*Data supplied*:
┄┄┄┄┄┄┄┄┄┄

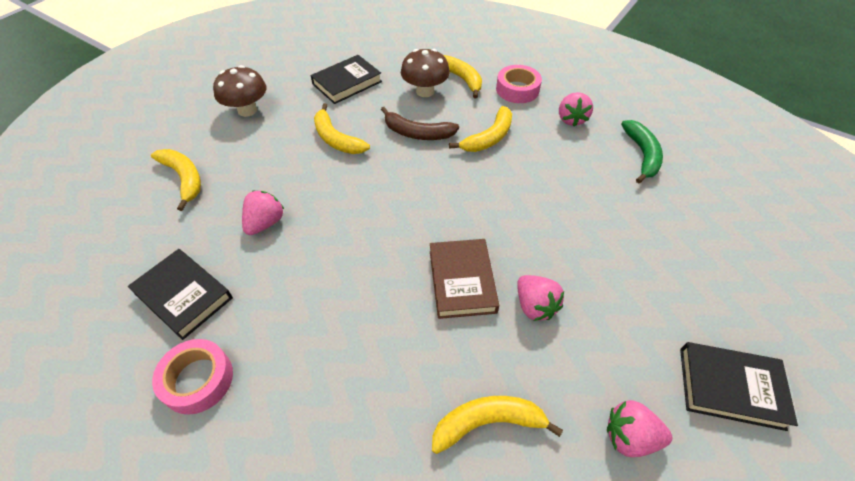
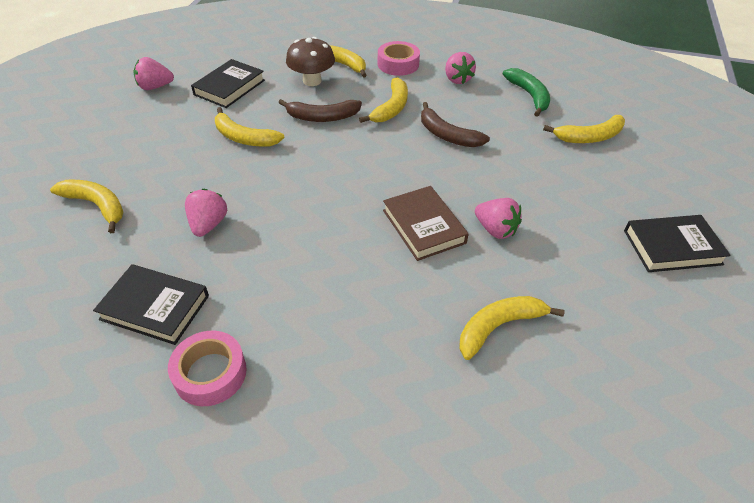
camera: 20 degrees left, 5 degrees down
brown mushroom [213,65,266,117] -> none
pink strawberry [607,400,672,457] -> pink strawberry moved to [134,57,174,90]
none -> brown banana [421,102,490,147]
none -> yellow banana [543,115,625,143]

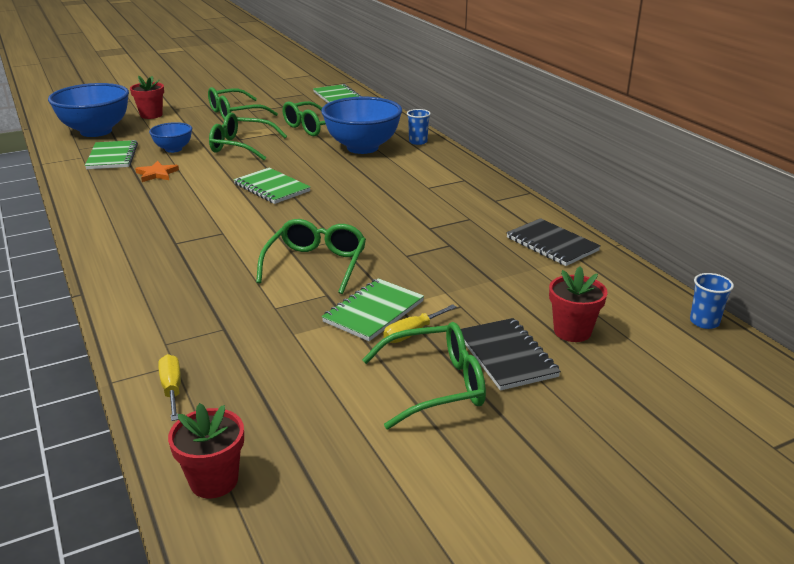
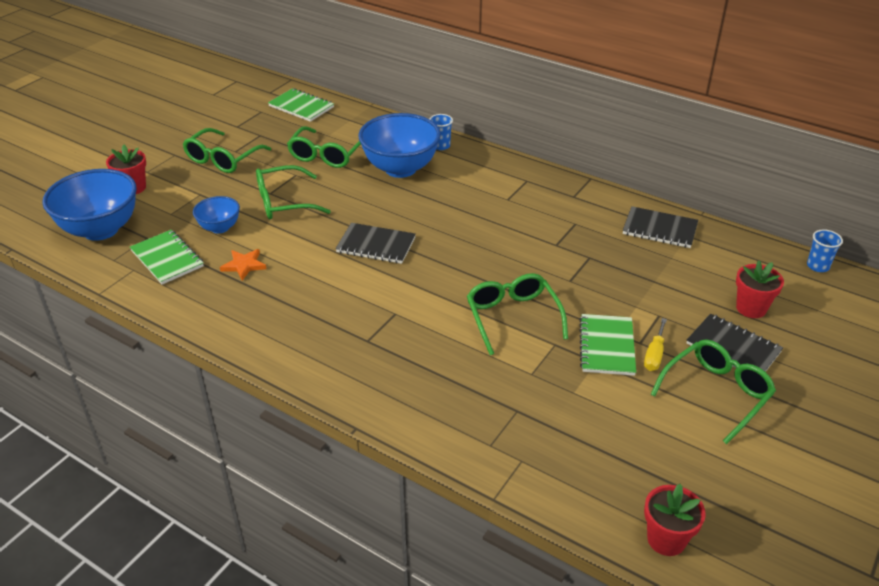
camera: 30 degrees left, 10 degrees up
yellow screwdriver [158,354,181,421] -> none
green notebook [234,168,310,204] -> black notebook [335,223,416,264]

┄┄┄┄┄┄┄┄┄┄

Copy the lines exactly. Start at the line with "brown mushroom [213,65,266,117] -> none", end at the last line above, include both, and omit all pictures.

brown mushroom [213,65,266,117] -> none
pink strawberry [607,400,672,457] -> pink strawberry moved to [134,57,174,90]
none -> brown banana [421,102,490,147]
none -> yellow banana [543,115,625,143]

camera: 30 degrees left, 10 degrees up
yellow screwdriver [158,354,181,421] -> none
green notebook [234,168,310,204] -> black notebook [335,223,416,264]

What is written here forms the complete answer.